(WHAT YOU ARE ASKED TO DO): Retype each line below precisely.

(MATERIAL SUPPLIED):
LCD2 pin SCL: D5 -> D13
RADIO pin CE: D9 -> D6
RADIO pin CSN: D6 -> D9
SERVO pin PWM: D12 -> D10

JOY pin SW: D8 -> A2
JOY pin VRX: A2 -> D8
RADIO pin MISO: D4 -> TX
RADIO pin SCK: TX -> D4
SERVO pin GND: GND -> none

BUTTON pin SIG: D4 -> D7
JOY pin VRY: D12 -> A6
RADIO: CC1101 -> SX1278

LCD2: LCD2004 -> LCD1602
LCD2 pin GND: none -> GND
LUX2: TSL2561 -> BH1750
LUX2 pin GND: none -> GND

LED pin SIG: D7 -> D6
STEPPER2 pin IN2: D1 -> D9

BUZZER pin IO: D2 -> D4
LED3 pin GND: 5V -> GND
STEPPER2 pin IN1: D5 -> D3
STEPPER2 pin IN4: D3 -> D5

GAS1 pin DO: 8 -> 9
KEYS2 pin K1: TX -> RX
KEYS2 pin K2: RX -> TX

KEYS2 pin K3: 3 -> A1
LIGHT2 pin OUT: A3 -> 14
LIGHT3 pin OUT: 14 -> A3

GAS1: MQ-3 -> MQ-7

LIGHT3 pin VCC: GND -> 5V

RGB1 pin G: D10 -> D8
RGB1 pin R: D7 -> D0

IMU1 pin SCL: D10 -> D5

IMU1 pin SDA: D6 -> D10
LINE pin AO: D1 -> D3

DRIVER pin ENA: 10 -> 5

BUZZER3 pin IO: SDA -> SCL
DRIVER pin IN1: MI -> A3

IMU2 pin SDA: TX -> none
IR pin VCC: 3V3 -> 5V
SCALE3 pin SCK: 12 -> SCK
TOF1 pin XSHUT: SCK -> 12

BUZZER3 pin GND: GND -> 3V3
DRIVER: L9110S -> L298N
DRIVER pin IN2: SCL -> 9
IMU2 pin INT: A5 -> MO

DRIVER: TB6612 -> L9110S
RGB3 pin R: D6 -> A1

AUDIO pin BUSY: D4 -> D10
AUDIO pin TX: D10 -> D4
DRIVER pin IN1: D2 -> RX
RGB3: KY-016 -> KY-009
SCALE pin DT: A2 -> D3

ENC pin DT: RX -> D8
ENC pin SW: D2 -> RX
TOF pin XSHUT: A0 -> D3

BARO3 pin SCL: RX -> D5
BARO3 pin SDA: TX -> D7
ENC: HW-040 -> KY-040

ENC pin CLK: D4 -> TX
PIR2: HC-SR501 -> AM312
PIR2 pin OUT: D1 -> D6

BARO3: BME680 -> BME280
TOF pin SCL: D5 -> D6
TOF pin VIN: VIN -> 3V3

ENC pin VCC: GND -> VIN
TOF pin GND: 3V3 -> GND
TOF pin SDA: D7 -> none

(TASK RESULT):
LCD2 pin SCL: D5 -> D13
RADIO pin CE: D9 -> D6
RADIO pin CSN: D6 -> D9
SERVO pin PWM: D12 -> D10

JOY pin SW: D8 -> A2
JOY pin VRX: A2 -> D8
RADIO pin MISO: D4 -> TX
RADIO pin SCK: TX -> D4
SERVO pin GND: GND -> none

BUTTON pin SIG: D4 -> D7
JOY pin VRY: D12 -> A6
RADIO: CC1101 -> SX1278

LCD2: LCD2004 -> LCD1602
LCD2 pin GND: none -> GND
LUX2: TSL2561 -> BH1750
LUX2 pin GND: none -> GND

LED pin SIG: D7 -> D6
STEPPER2 pin IN2: D1 -> D9

BUZZER pin IO: D2 -> D4
LED3 pin GND: 5V -> GND
STEPPER2 pin IN1: D5 -> D3
STEPPER2 pin IN4: D3 -> D5

GAS1 pin DO: 8 -> 9
KEYS2 pin K1: TX -> RX
KEYS2 pin K2: RX -> TX

KEYS2 pin K3: 3 -> A1
LIGHT2 pin OUT: A3 -> 14
LIGHT3 pin OUT: 14 -> A3

GAS1: MQ-3 -> MQ-7

LIGHT3 pin VCC: GND -> 5V

RGB1 pin G: D10 -> D8
RGB1 pin R: D7 -> D0

IMU1 pin SCL: D10 -> D5

IMU1 pin SDA: D6 -> D10
LINE pin AO: D1 -> D3

DRIVER pin ENA: 10 -> 5

BUZZER3 pin IO: SDA -> SCL
DRIVER pin IN1: MI -> A3

IMU2 pin SDA: TX -> none
IR pin VCC: 3V3 -> 5V
SCALE3 pin SCK: 12 -> SCK
TOF1 pin XSHUT: SCK -> 12

BUZZER3 pin GND: GND -> 3V3
DRIVER: L9110S -> L298N
DRIVER pin IN2: SCL -> 9
IMU2 pin INT: A5 -> MO

DRIVER: TB6612 -> L9110S
RGB3 pin R: D6 -> A1

AUDIO pin BUSY: D4 -> D10
AUDIO pin TX: D10 -> D4
DRIVER pin IN1: D2 -> RX
RGB3: KY-016 -> KY-009
SCALE pin DT: A2 -> D3

ENC pin DT: RX -> D8
ENC pin SW: D2 -> RX
TOF pin XSHUT: A0 -> D3

BARO3 pin SCL: RX -> D5
BARO3 pin SDA: TX -> D7
ENC: HW-040 -> KY-040

ENC pin CLK: D4 -> TX
PIR2: HC-SR501 -> AM312
PIR2 pin OUT: D1 -> D6

BARO3: BME680 -> BME280
TOF pin SCL: D5 -> D6
TOF pin VIN: VIN -> 3V3

ENC pin VCC: GND -> VIN
TOF pin GND: 3V3 -> GND
TOF pin SDA: D7 -> none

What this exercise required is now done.